# TASK DESCRIPTION:
From the records below, output exactly the lines running from the line containing "The miś/turkusowy at" through the line containing "The muffinka/niebieski at", and no others.

# ENTRIES SUPPLIED:
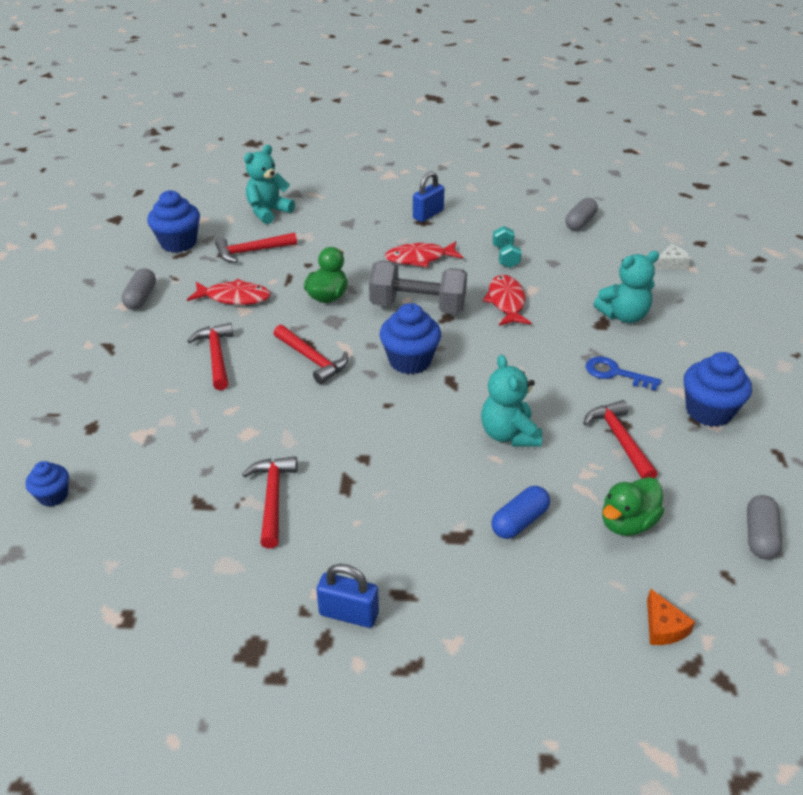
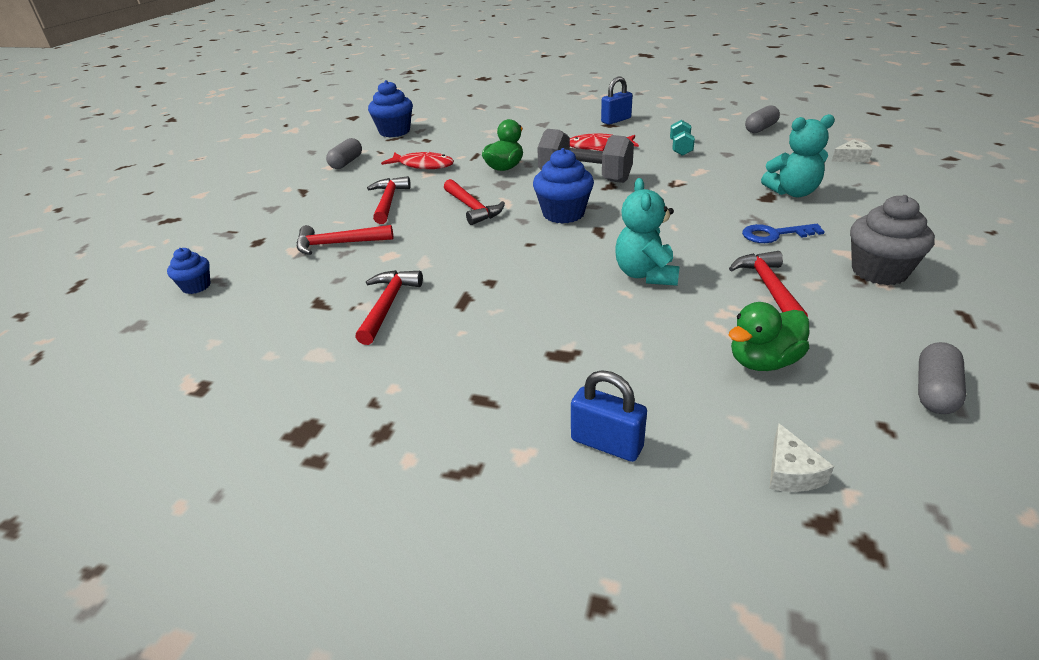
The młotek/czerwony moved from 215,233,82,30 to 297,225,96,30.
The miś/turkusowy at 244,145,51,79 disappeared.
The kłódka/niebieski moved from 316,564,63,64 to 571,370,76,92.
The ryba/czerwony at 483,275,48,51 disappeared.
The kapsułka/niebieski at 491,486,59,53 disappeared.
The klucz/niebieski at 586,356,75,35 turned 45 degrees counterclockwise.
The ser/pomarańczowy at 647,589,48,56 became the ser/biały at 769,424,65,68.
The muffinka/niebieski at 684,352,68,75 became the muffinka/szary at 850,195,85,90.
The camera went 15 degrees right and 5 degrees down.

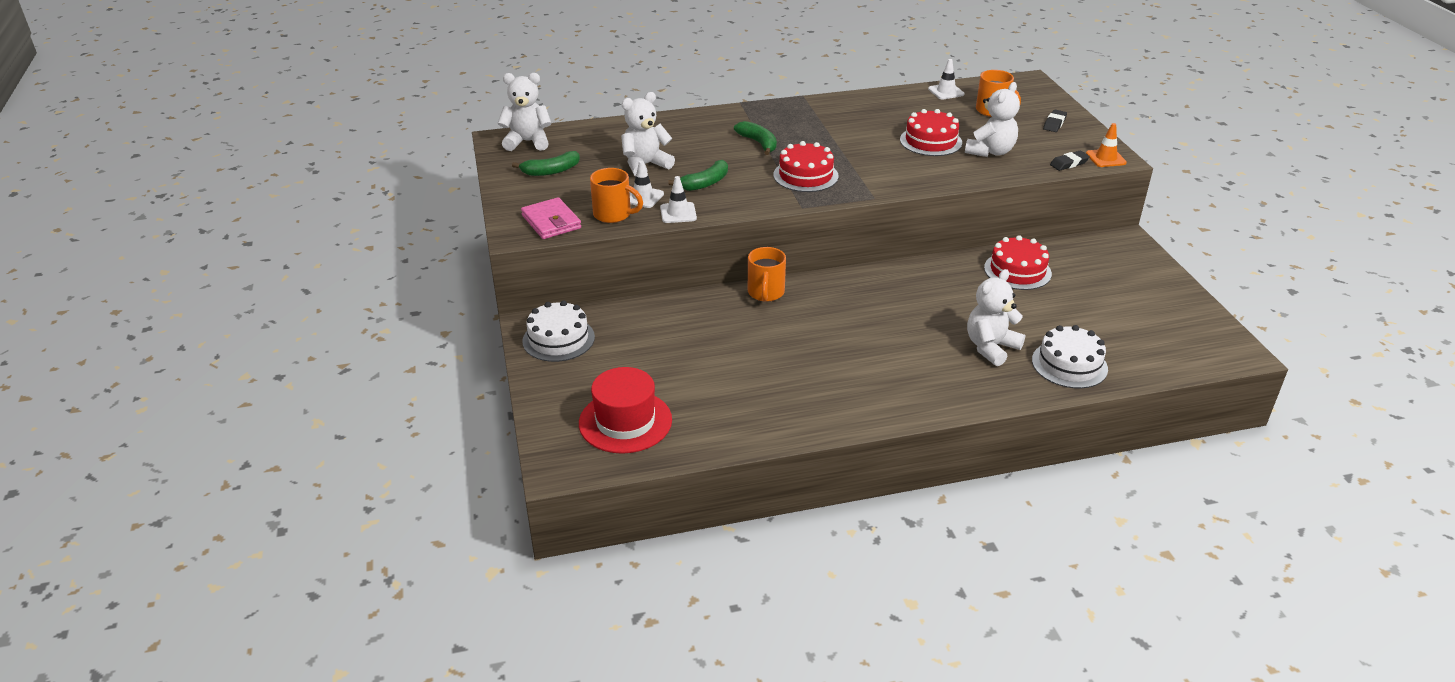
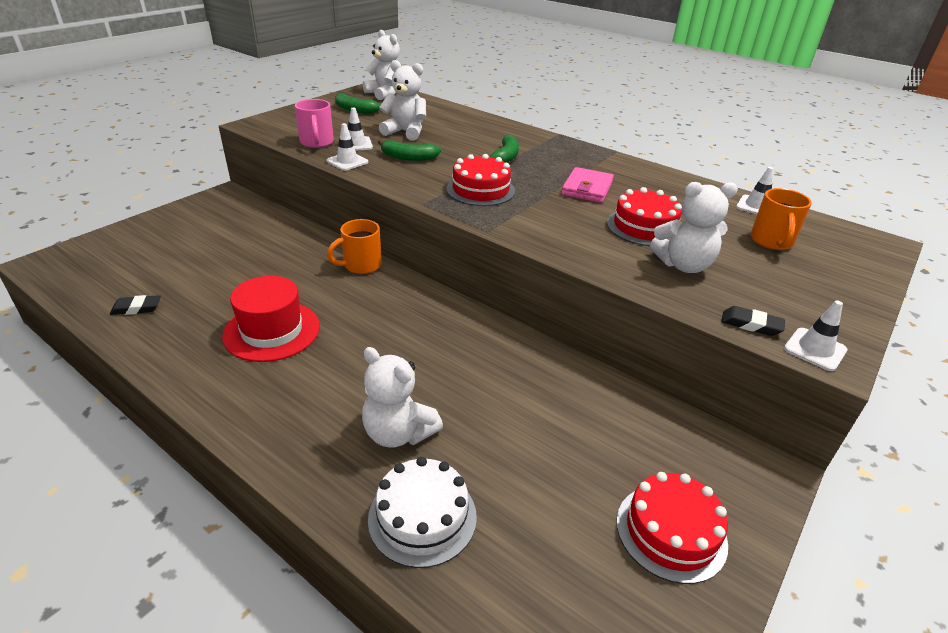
The portfel/różowy moved from 521,197,60,42 to 561,167,53,36.
The tort/biały at 522,300,73,62 disappeared.
The kapelusz/czerwony moved from 579,367,93,87 to 222,276,98,86.
The kubek/pomarańczowy at 590,168,53,55 became the kubek/różowy at 295,99,39,49.
The miś/biały at 967,269,58,97 turned 150 degrees counterclockwise.
The tort/czerwony moved from 984,235,68,55 to 617,472,111,112.
The gumka do mazania/czarny moved from 1043,110,24,22 to 110,295,51,20.
The pachołek/pomarańczowy at 1086,123,41,44 became the pachołek/biały at 784,301,63,70.
The camera went 50 degrees right and 0 degrees up.

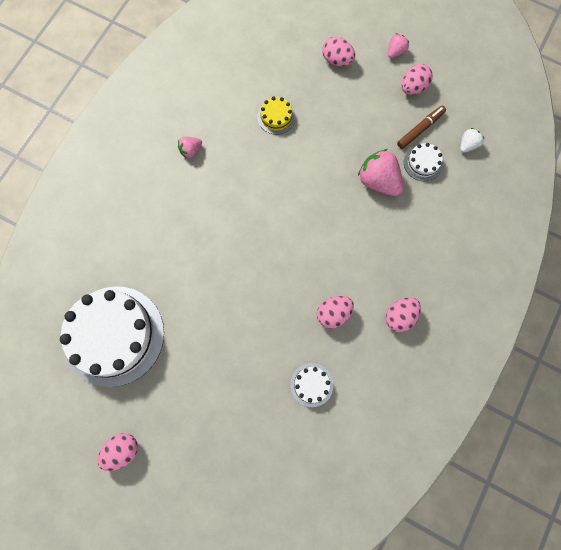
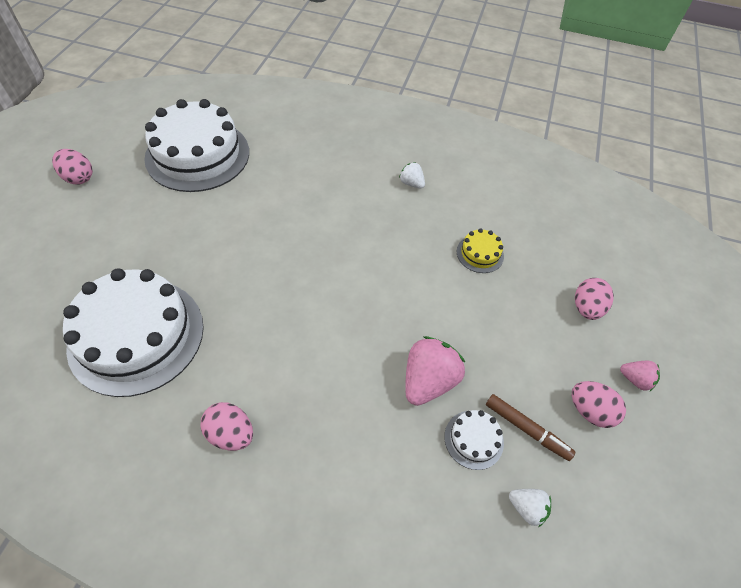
The truskawka/różowy at 178,137,24,21 became the truskawka/biały at 399,162,26,27.
The tort/biały at 290,363,43,44 changed to 2.38 times the size.
The jajko/różowy at 317,296,37,33 disappeared.
The camera went 75 degrees right and 20 degrees down.

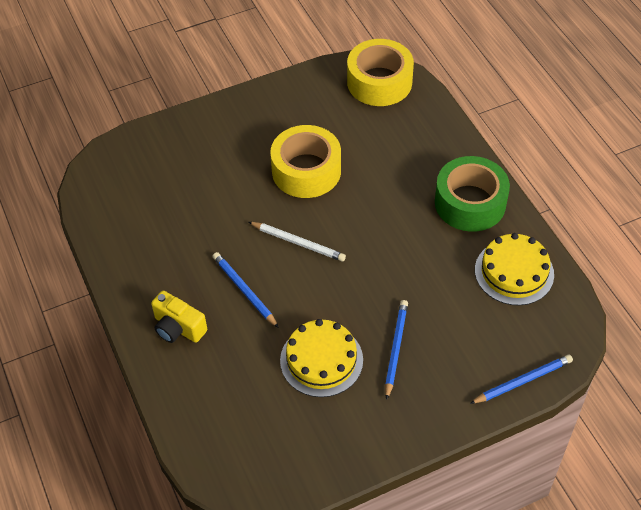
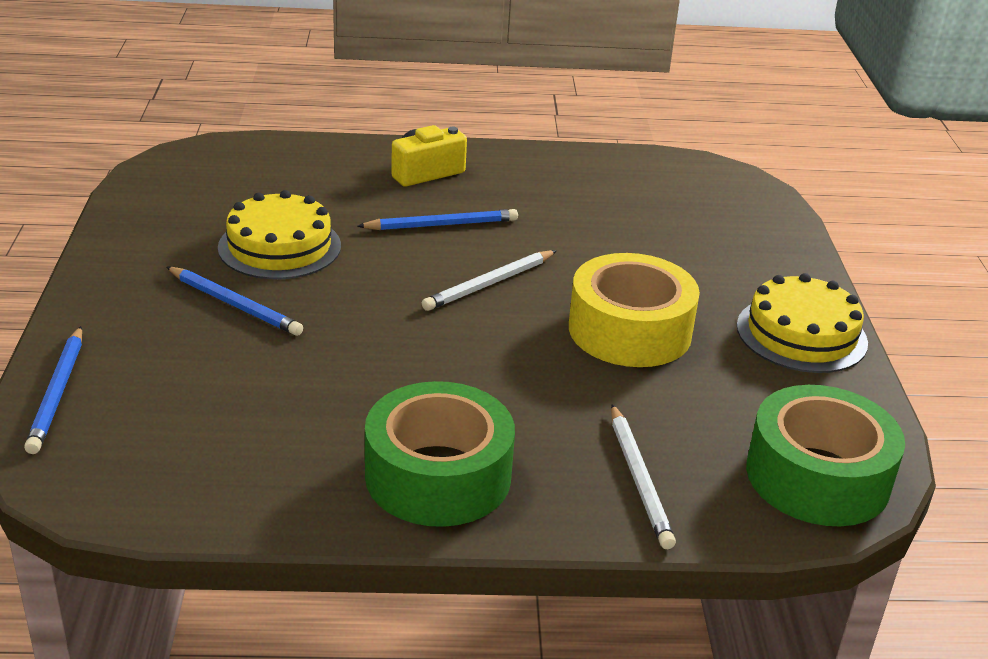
The taśma klejąca/żółty at 347,39,67,67 became the taśma klejąca/zielony at 746,385,159,141.
The tort/żółty moved from 475,233,79,72 to 737,273,131,100.
The ołówek/biały at 611,404,65,145 appeared.
The camera went 110 degrees right and 20 degrees down.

# SOLVED EXERCISE:
The miś/turkusowy at 244,145,51,79 disappeared.
The kłódka/niebieski moved from 316,564,63,64 to 571,370,76,92.
The ryba/czerwony at 483,275,48,51 disappeared.
The kapsułka/niebieski at 491,486,59,53 disappeared.
The klucz/niebieski at 586,356,75,35 turned 45 degrees counterclockwise.
The ser/pomarańczowy at 647,589,48,56 became the ser/biały at 769,424,65,68.
The muffinka/niebieski at 684,352,68,75 became the muffinka/szary at 850,195,85,90.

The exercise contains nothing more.